═══ STUDY MATERIAL ═══

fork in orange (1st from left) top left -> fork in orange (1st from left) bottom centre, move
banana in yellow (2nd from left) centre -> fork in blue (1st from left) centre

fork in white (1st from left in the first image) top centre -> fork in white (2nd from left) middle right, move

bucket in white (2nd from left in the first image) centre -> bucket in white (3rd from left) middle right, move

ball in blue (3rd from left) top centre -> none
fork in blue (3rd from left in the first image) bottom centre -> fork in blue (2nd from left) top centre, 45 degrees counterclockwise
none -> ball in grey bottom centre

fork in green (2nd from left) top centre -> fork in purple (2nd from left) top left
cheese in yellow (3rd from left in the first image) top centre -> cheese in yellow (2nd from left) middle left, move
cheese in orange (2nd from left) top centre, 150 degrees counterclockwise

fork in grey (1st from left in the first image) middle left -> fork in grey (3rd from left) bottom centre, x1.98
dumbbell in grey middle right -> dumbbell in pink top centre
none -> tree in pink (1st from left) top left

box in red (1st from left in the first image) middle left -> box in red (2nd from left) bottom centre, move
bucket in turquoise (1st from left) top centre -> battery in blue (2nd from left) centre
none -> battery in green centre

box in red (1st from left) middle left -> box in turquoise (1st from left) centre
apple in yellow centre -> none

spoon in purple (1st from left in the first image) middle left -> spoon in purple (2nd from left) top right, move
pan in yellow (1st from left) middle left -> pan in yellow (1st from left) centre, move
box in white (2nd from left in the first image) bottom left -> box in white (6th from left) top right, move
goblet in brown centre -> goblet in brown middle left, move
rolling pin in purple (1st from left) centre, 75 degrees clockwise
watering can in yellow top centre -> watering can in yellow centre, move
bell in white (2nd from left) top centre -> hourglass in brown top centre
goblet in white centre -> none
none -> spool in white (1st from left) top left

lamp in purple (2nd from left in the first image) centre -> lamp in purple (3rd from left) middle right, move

═══

• EXERCISE
So that nothing is lost, transcribe each entry exactly as written.

• PROBLEM SOLUTION
fork in orange (1st from left) top left -> fork in orange (1st from left) bottom centre, move
banana in yellow (2nd from left) centre -> fork in blue (1st from left) centre

fork in white (1st from left in the first image) top centre -> fork in white (2nd from left) middle right, move

bucket in white (2nd from left in the first image) centre -> bucket in white (3rd from left) middle right, move

ball in blue (3rd from left) top centre -> none
fork in blue (3rd from left in the first image) bottom centre -> fork in blue (2nd from left) top centre, 45 degrees counterclockwise
none -> ball in grey bottom centre

fork in green (2nd from left) top centre -> fork in purple (2nd from left) top left
cheese in yellow (3rd from left in the first image) top centre -> cheese in yellow (2nd from left) middle left, move
cheese in orange (2nd from left) top centre, 150 degrees counterclockwise

fork in grey (1st from left in the first image) middle left -> fork in grey (3rd from left) bottom centre, x1.98
dumbbell in grey middle right -> dumbbell in pink top centre
none -> tree in pink (1st from left) top left

box in red (1st from left in the first image) middle left -> box in red (2nd from left) bottom centre, move
bucket in turquoise (1st from left) top centre -> battery in blue (2nd from left) centre
none -> battery in green centre

box in red (1st from left) middle left -> box in turquoise (1st from left) centre
apple in yellow centre -> none

spoon in purple (1st from left in the first image) middle left -> spoon in purple (2nd from left) top right, move
pan in yellow (1st from left) middle left -> pan in yellow (1st from left) centre, move
box in white (2nd from left in the first image) bottom left -> box in white (6th from left) top right, move
goblet in brown centre -> goblet in brown middle left, move
rolling pin in purple (1st from left) centre, 75 degrees clockwise
watering can in yellow top centre -> watering can in yellow centre, move
bell in white (2nd from left) top centre -> hourglass in brown top centre
goblet in white centre -> none
none -> spool in white (1st from left) top left

lamp in purple (2nd from left in the first image) centre -> lamp in purple (3rd from left) middle right, move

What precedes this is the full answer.